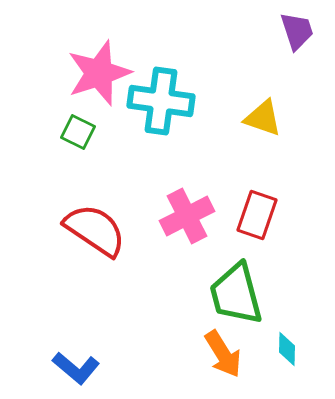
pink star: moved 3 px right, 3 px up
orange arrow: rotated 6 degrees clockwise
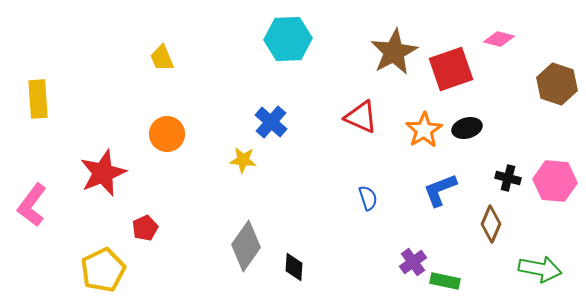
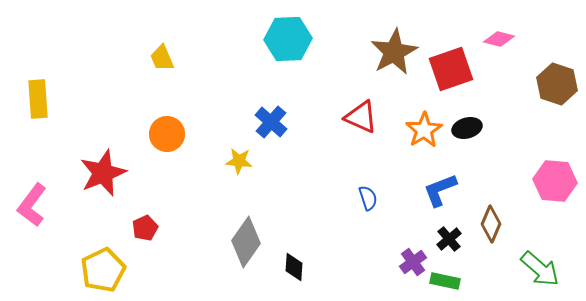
yellow star: moved 4 px left, 1 px down
black cross: moved 59 px left, 61 px down; rotated 35 degrees clockwise
gray diamond: moved 4 px up
green arrow: rotated 30 degrees clockwise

= = = = =

▶ _What you should do_
Can you repeat these records line for line, leaving out the pictures?

▶ _Response_
pink star: moved 3 px right, 3 px up
orange arrow: rotated 6 degrees clockwise
yellow star: moved 4 px left, 1 px down
black cross: moved 59 px left, 61 px down; rotated 35 degrees clockwise
gray diamond: moved 4 px up
green arrow: rotated 30 degrees clockwise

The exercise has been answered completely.